- [Exercise description] In the records that follow, find each line with the word "RFID" and copy it.

- [Data to use]
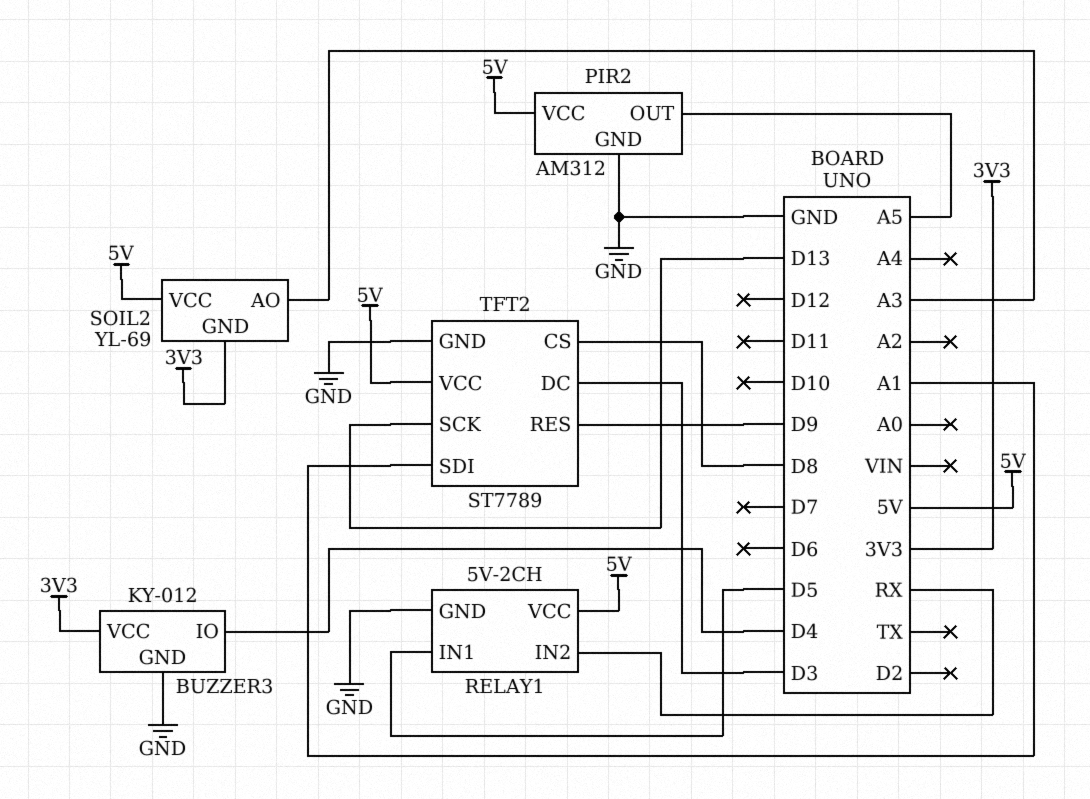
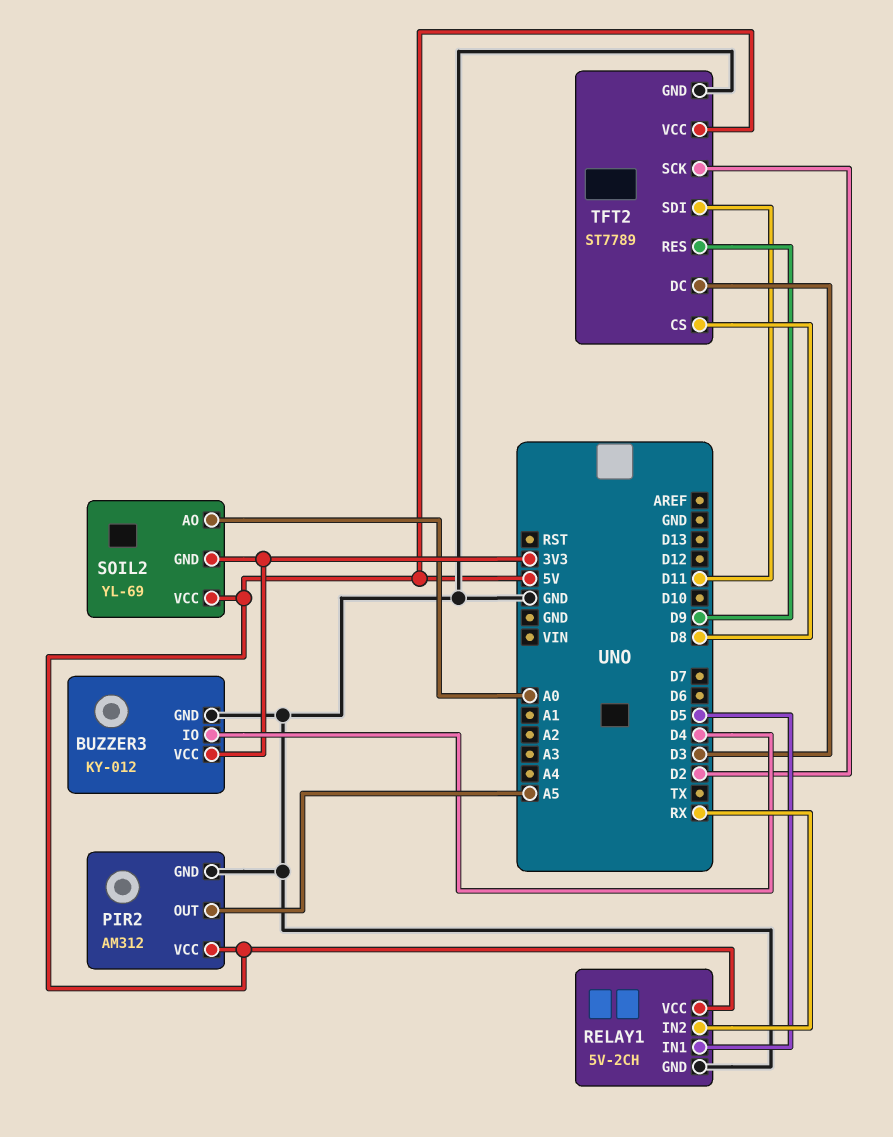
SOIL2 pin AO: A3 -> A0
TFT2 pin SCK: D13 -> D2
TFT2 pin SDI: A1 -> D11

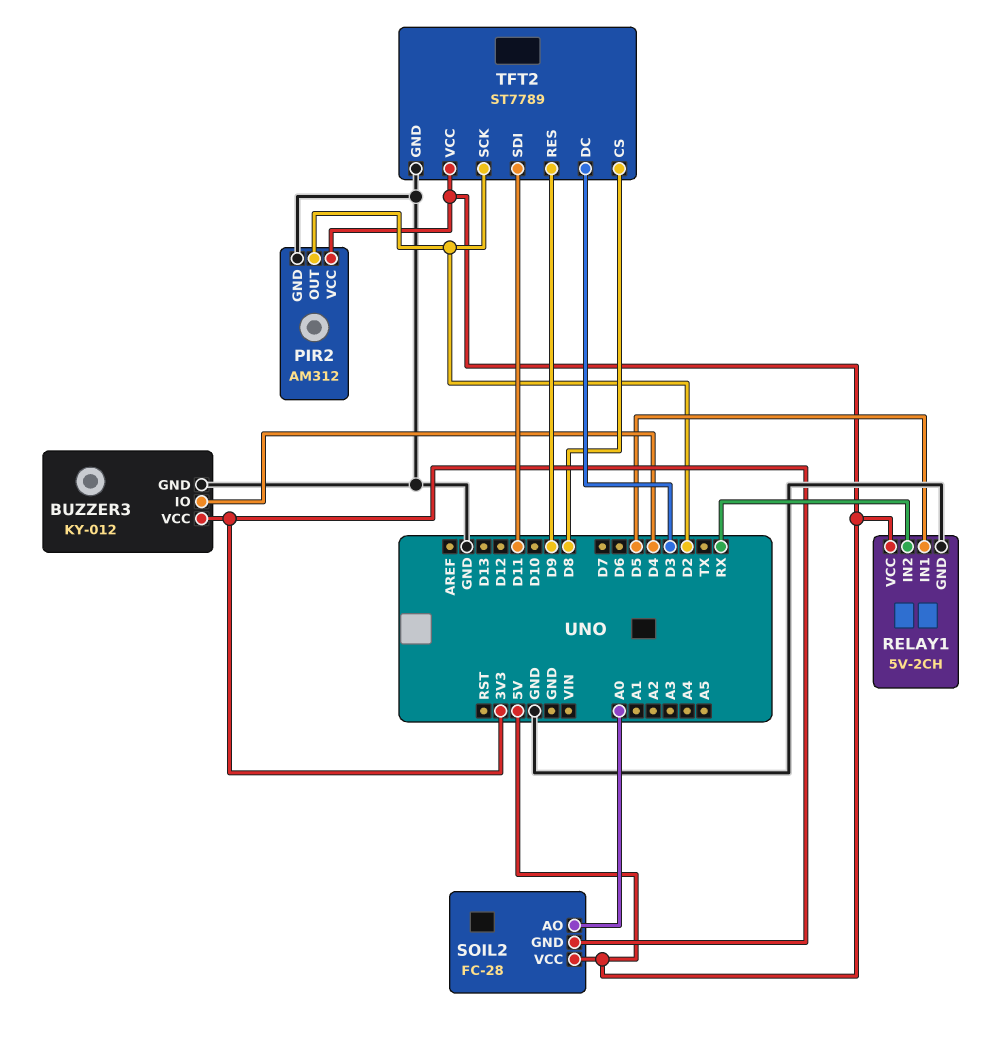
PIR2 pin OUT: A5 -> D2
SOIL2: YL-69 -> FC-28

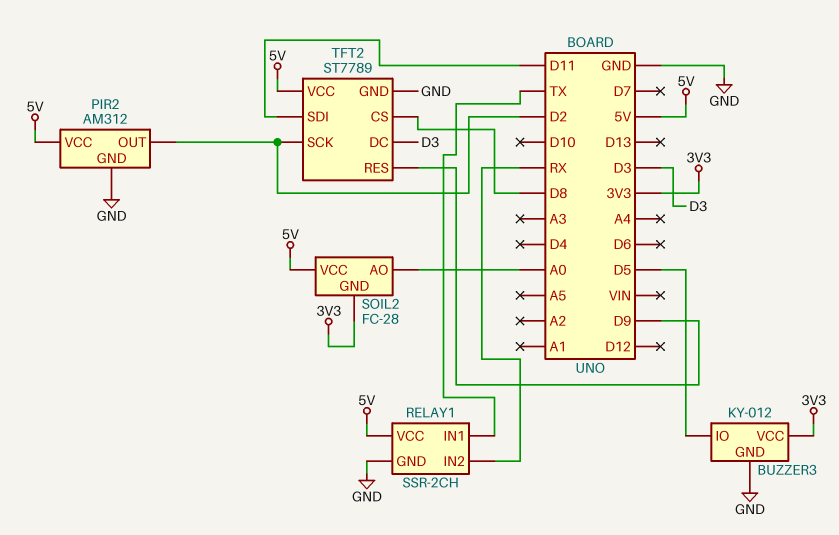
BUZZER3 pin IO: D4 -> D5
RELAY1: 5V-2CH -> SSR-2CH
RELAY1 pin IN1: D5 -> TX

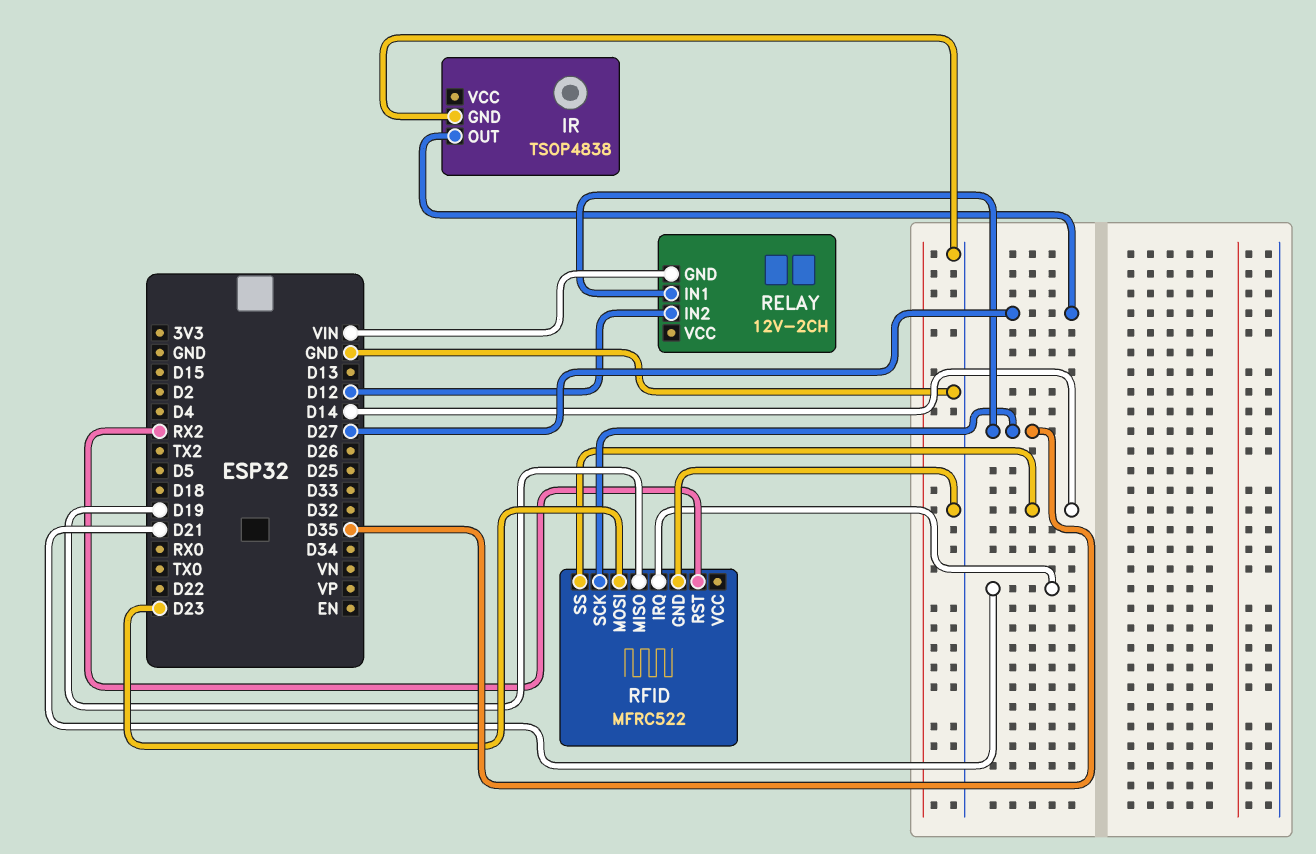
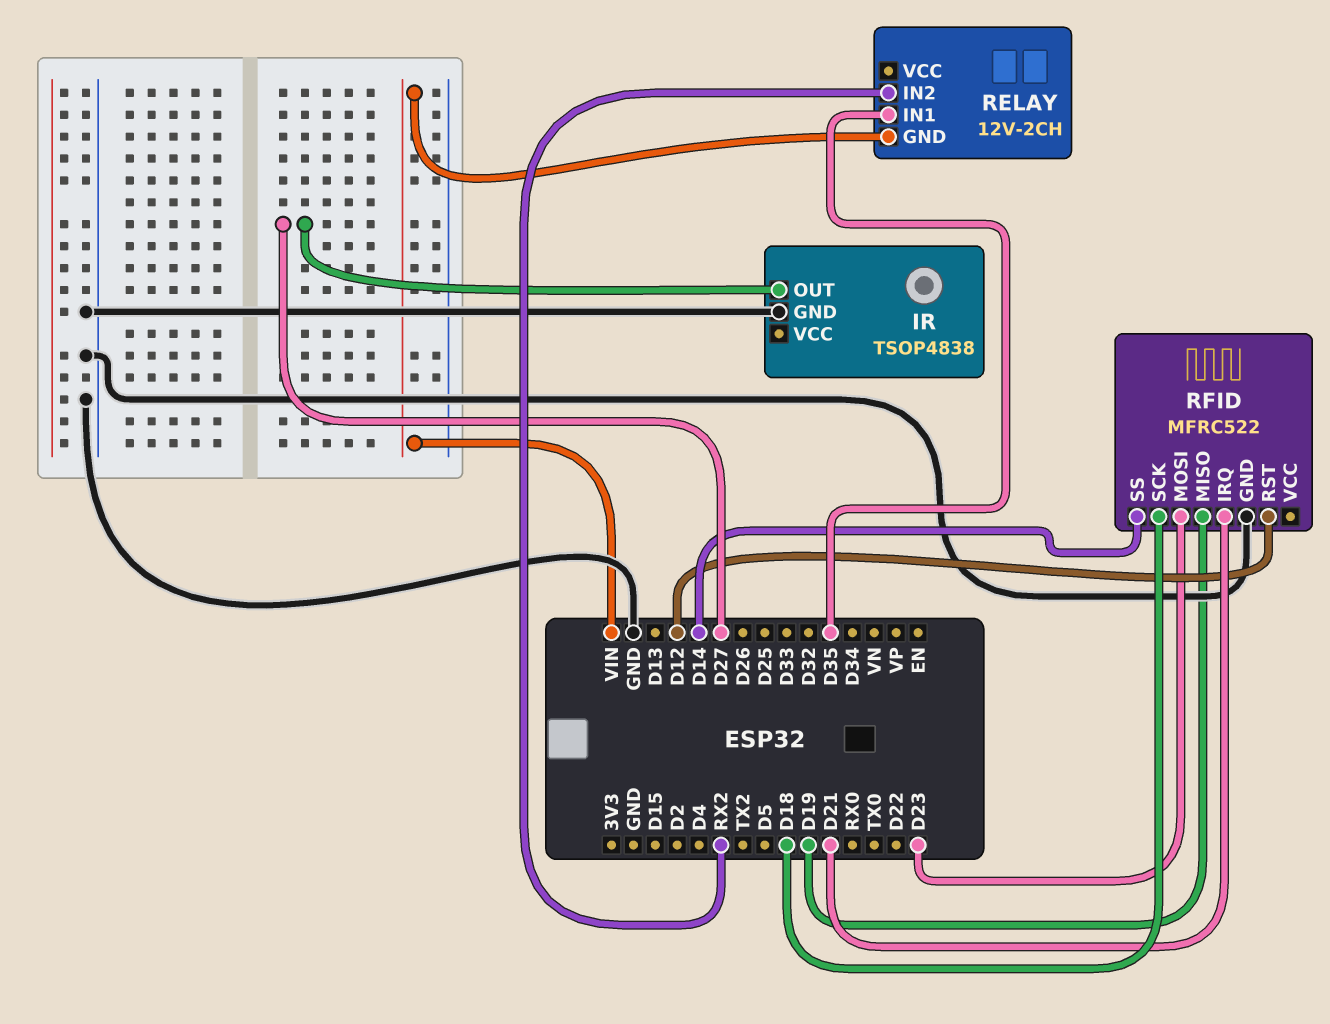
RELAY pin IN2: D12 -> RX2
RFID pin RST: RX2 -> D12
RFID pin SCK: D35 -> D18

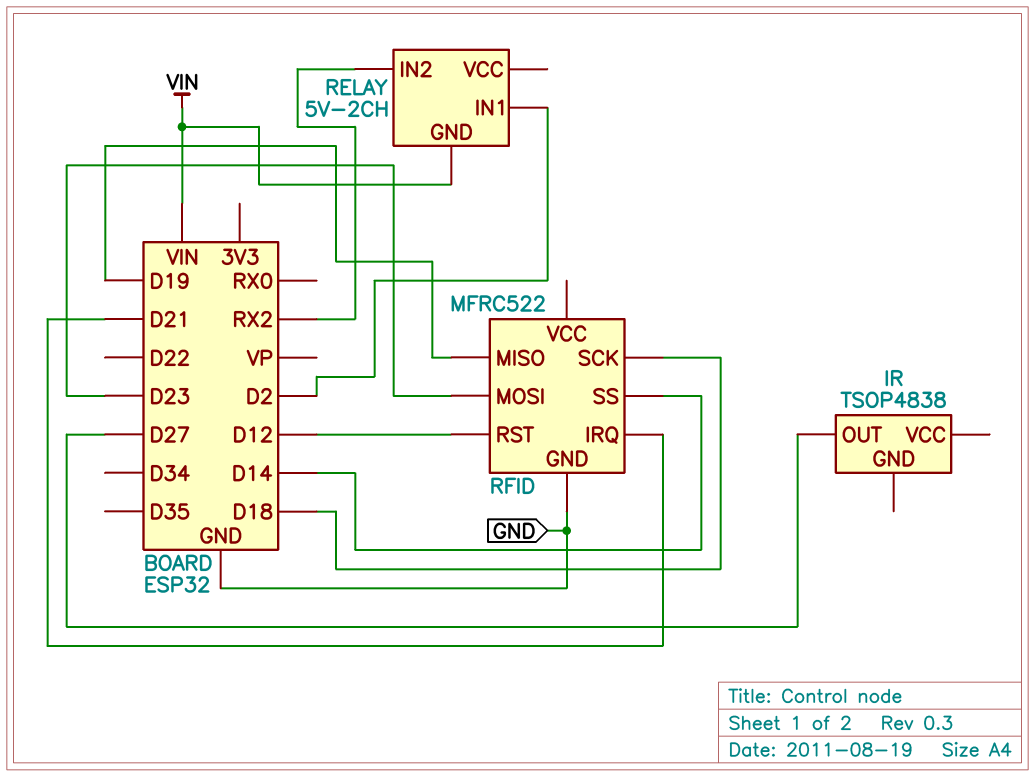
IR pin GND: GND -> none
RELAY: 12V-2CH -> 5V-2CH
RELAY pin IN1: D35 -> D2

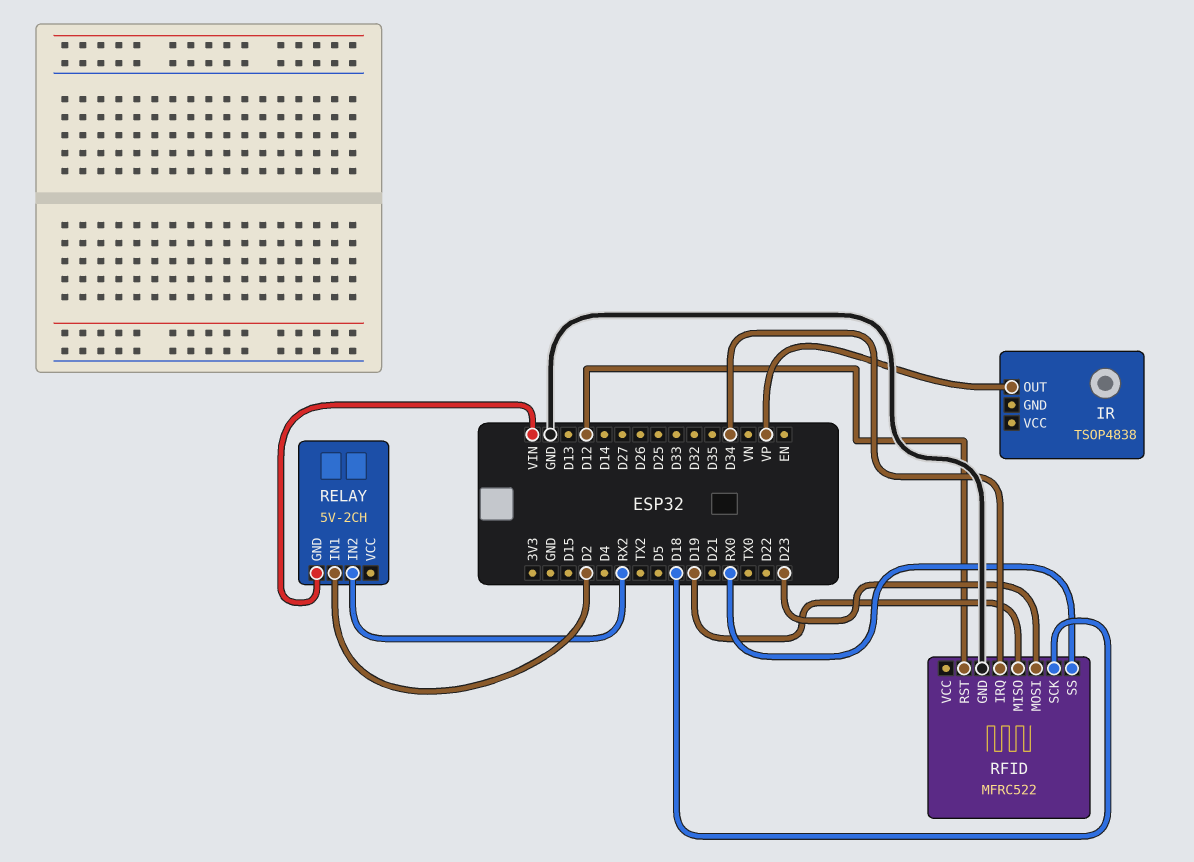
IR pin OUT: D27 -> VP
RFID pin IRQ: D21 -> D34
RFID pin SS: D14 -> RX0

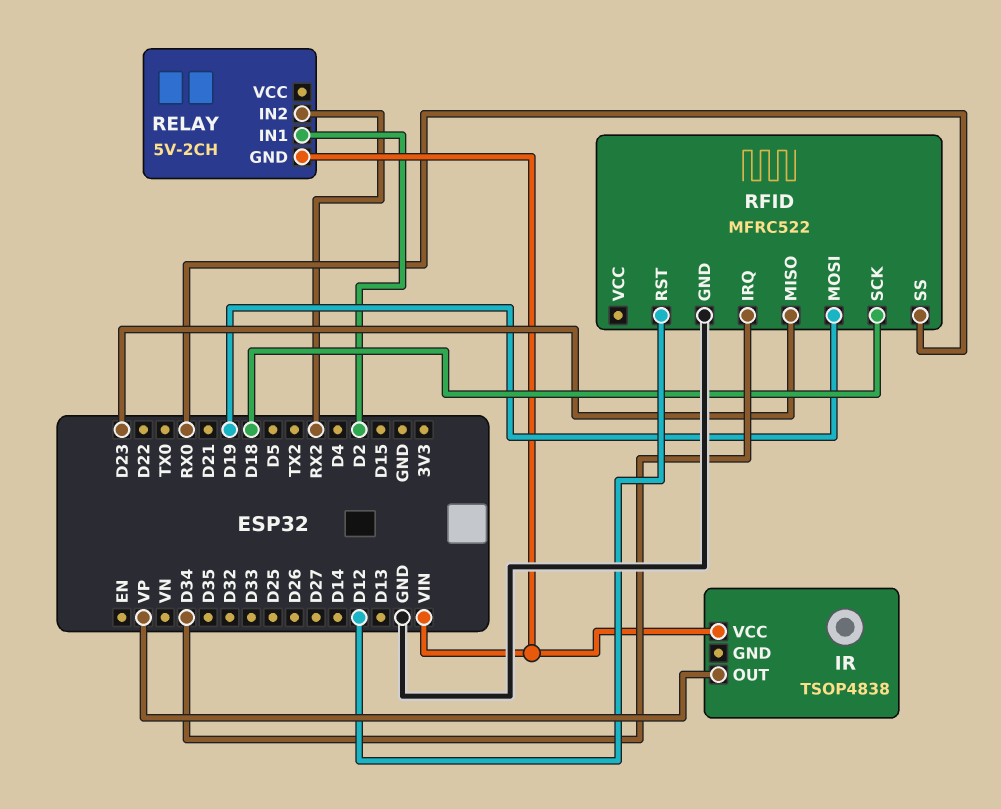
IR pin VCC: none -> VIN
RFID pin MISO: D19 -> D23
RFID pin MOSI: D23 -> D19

- [Answer below]
RFID pin RST: RX2 -> D12
RFID pin SCK: D35 -> D18
RFID pin IRQ: D21 -> D34
RFID pin SS: D14 -> RX0
RFID pin MISO: D19 -> D23
RFID pin MOSI: D23 -> D19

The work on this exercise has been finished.